▶ [TASK DIRECTIONS]:
Leave out the pictures and retype exactly the lines from the line with "none -> orange round brick F5 level 2" through the end of the listing below.

Start of DATA SHOWN

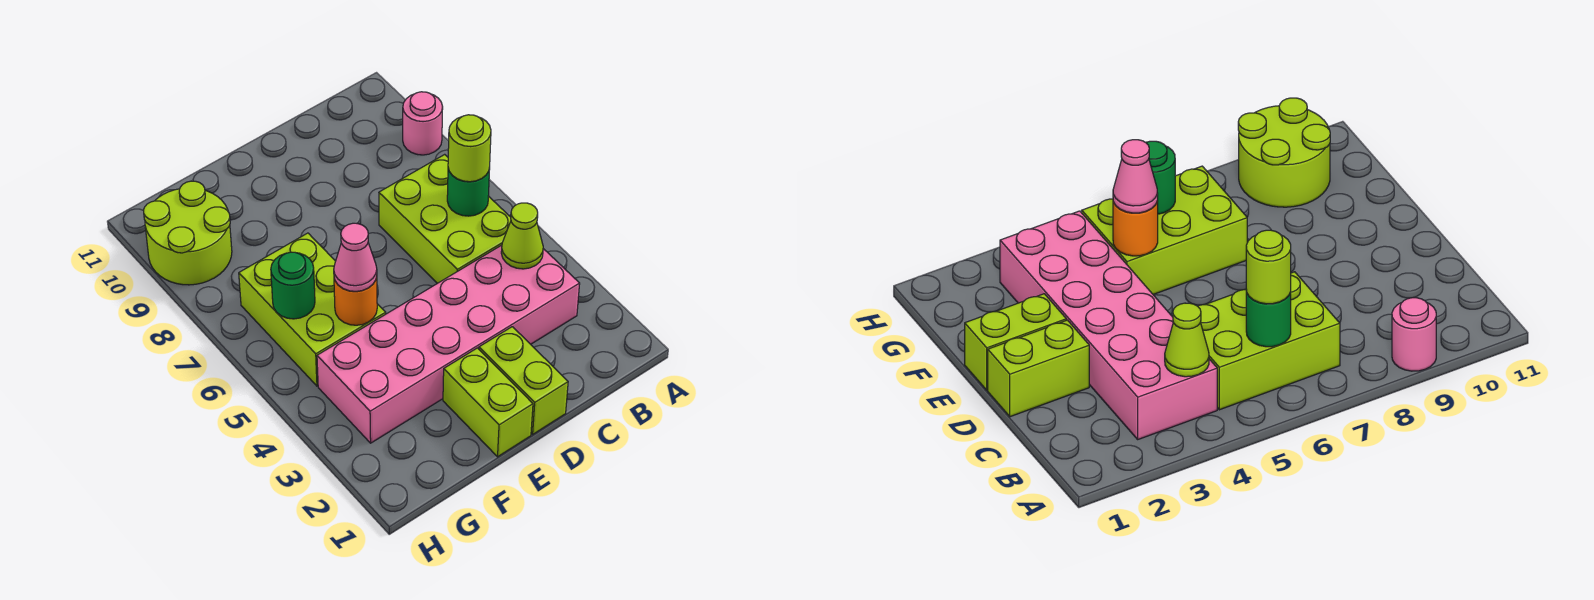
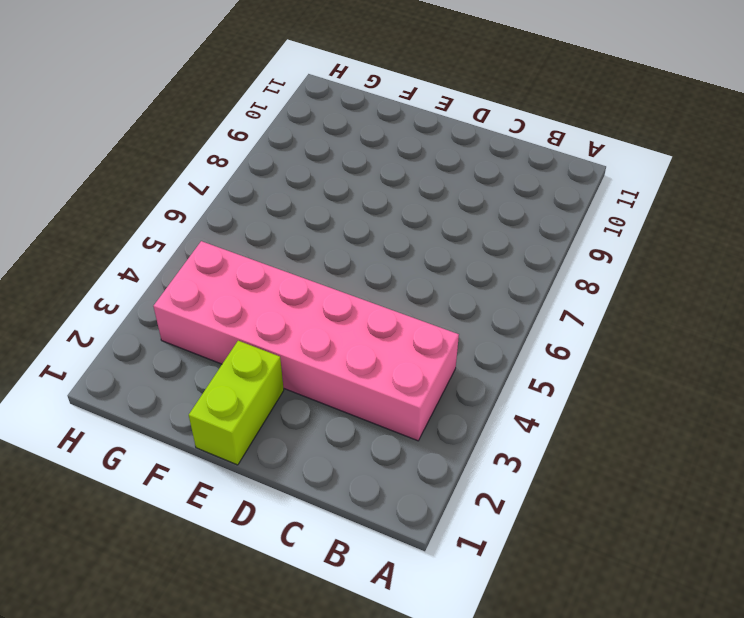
none -> pink round brick A9 level 1
none -> lime brick B5:C7 level 1
none -> lime brick D1:D2 level 1

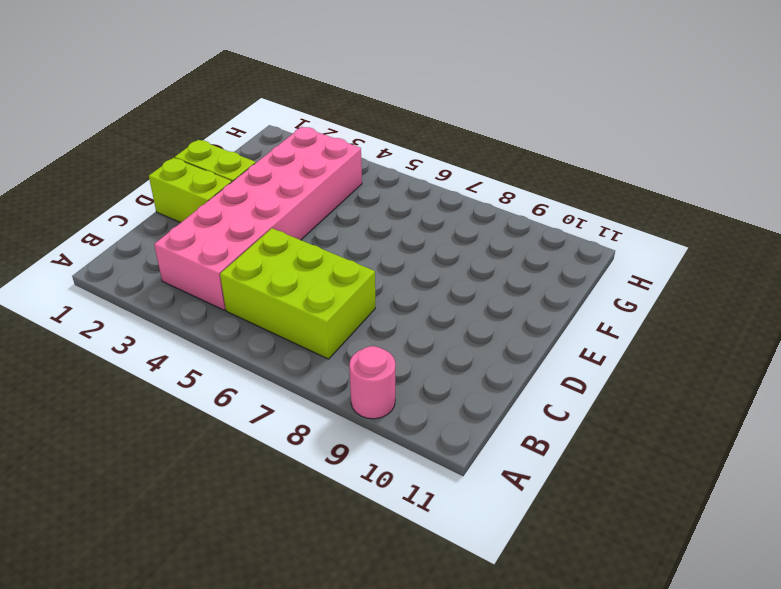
none -> lime brick F5:G7 level 1
none -> lime round brick G9:H10 level 1
none -> lime cone B4 level 2

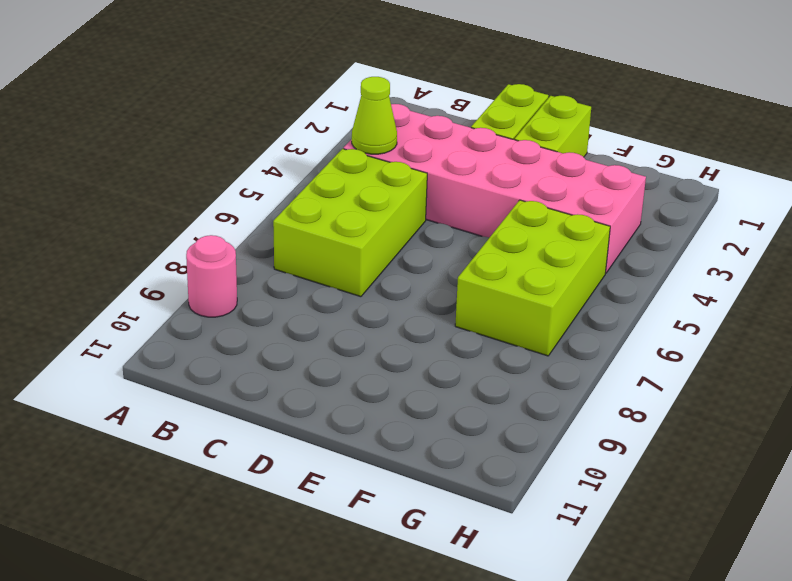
none -> lime round brick G9:H10 level 1
none -> green round brick B6 level 2
none -> orange round brick F5 level 2

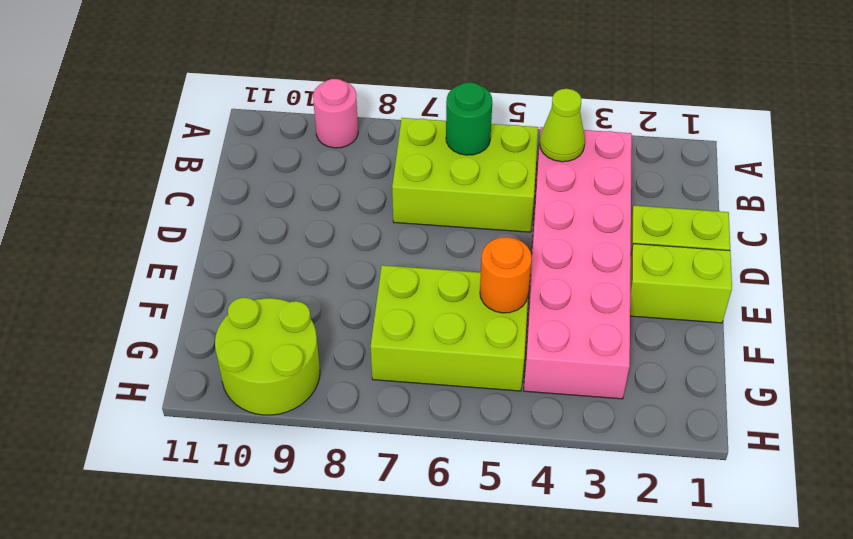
none -> green round brick G6 level 2
none -> lime round brick B6 level 3
none -> pink cone F5 level 3

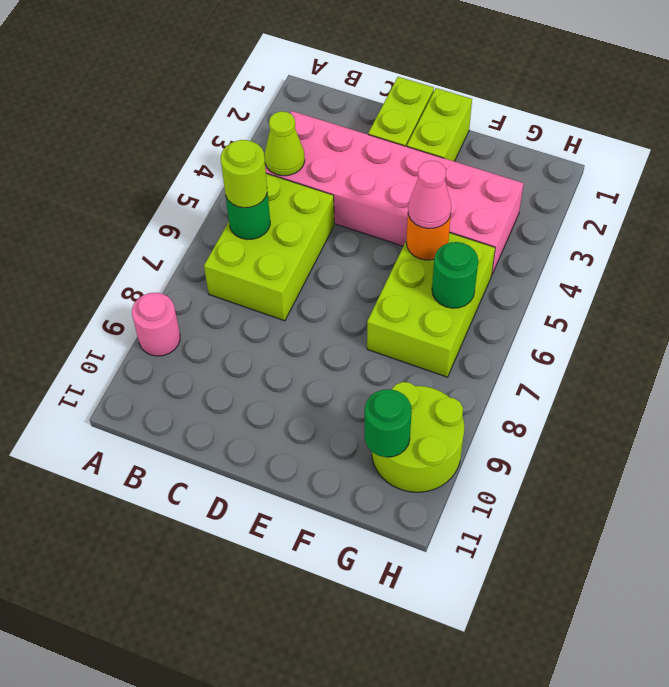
green round brick G10 level 2 -> none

End of DATA SHOWN

▶ [OUTPUT OF THE EXERCISE]:
none -> orange round brick F5 level 2

none -> green round brick G6 level 2
none -> lime round brick B6 level 3
none -> pink cone F5 level 3

green round brick G10 level 2 -> none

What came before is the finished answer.